> _Assignment_
First find the line with "op=moved; was=taravuvel (purple);" in the entries below, then set down exactly every line through the line with "op=moved; was=gorife (purple);", that line included.

> _Material shown_
__________

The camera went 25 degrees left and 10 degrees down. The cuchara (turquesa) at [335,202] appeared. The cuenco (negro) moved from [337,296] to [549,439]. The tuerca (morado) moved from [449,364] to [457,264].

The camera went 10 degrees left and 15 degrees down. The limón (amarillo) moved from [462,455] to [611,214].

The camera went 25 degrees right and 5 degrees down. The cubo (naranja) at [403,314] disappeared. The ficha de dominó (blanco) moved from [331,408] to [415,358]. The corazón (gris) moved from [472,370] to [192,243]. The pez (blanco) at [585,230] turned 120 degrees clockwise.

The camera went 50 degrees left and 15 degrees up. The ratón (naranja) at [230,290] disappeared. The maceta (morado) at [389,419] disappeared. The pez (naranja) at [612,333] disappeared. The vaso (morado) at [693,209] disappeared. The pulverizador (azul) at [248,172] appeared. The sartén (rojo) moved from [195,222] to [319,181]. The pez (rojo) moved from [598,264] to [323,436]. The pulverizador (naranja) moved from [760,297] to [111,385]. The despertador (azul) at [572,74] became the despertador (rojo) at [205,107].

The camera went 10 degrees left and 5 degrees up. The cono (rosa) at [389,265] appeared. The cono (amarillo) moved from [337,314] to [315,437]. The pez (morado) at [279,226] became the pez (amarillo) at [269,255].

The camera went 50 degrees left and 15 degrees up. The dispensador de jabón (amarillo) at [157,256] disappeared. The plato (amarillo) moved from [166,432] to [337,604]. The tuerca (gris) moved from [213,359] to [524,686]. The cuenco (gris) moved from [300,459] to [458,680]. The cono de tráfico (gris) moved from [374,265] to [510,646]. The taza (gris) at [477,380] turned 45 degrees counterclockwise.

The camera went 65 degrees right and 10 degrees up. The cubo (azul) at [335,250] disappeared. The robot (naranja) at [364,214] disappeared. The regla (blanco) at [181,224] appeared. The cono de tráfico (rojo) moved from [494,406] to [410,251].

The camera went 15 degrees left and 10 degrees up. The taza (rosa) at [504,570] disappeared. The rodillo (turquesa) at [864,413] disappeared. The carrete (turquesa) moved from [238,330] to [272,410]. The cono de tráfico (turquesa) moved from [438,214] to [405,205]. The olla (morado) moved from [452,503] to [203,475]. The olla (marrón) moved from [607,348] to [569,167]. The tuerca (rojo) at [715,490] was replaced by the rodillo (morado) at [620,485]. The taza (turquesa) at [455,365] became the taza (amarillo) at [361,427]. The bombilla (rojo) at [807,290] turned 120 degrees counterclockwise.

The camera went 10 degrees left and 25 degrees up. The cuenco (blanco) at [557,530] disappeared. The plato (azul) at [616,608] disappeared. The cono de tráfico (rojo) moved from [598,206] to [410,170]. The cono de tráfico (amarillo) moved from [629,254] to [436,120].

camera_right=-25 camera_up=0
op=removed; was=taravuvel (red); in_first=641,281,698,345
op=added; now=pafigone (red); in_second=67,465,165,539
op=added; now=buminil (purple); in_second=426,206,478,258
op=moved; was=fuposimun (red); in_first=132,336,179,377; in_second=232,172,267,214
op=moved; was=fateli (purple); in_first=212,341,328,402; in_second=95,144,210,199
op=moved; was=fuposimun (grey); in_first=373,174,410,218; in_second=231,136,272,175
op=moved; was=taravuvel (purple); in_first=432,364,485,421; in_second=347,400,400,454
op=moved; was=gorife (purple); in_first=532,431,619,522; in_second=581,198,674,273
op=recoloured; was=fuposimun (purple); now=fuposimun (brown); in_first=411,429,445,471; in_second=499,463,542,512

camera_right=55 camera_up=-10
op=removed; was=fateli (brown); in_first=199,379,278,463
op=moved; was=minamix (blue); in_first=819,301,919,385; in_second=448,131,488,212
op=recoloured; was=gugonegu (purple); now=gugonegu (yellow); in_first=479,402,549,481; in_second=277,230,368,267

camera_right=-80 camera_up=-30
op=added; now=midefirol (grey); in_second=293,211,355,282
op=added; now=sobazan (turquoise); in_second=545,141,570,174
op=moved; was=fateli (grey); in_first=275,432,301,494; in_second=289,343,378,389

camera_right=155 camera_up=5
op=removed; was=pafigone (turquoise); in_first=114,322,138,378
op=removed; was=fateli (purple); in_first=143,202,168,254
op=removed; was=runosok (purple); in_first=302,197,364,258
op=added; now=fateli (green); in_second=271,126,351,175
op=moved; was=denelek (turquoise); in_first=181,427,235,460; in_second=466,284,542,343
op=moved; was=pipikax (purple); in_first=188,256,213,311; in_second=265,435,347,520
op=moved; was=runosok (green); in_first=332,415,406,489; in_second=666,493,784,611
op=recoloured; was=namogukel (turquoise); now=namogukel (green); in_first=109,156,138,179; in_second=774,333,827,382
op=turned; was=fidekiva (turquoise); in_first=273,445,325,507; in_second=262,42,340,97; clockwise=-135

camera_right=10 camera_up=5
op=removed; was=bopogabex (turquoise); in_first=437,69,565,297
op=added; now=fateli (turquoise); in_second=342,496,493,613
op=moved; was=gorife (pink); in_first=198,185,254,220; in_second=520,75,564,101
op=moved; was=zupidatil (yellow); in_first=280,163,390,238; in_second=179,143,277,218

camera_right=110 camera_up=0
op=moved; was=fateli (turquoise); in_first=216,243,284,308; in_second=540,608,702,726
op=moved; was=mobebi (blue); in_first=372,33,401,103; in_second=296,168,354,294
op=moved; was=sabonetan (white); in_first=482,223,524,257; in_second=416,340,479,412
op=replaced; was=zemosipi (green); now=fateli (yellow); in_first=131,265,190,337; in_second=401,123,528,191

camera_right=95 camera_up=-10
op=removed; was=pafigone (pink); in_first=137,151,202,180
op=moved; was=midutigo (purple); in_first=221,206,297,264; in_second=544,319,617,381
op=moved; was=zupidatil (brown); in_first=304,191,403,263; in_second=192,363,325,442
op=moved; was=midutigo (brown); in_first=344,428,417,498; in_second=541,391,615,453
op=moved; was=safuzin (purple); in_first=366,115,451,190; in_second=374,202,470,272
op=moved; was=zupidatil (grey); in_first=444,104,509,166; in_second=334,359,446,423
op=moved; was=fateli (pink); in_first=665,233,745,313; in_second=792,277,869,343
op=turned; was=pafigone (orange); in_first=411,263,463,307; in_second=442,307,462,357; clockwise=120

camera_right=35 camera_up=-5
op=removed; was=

__________

> _Completed task_
op=moved; was=taravuvel (purple); in_first=432,364,485,421; in_second=347,400,400,454
op=moved; was=gorife (purple); in_first=532,431,619,522; in_second=581,198,674,273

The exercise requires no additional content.